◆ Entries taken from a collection
--

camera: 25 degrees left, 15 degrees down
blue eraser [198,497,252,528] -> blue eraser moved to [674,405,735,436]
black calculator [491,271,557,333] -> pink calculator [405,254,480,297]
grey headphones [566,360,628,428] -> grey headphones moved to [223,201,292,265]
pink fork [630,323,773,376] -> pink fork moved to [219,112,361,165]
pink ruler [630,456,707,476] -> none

--

◆ Instructions to follow
An exact repeat of all the records is required.

◆ Solution for this task
camera: 25 degrees left, 15 degrees down
blue eraser [198,497,252,528] -> blue eraser moved to [674,405,735,436]
black calculator [491,271,557,333] -> pink calculator [405,254,480,297]
grey headphones [566,360,628,428] -> grey headphones moved to [223,201,292,265]
pink fork [630,323,773,376] -> pink fork moved to [219,112,361,165]
pink ruler [630,456,707,476] -> none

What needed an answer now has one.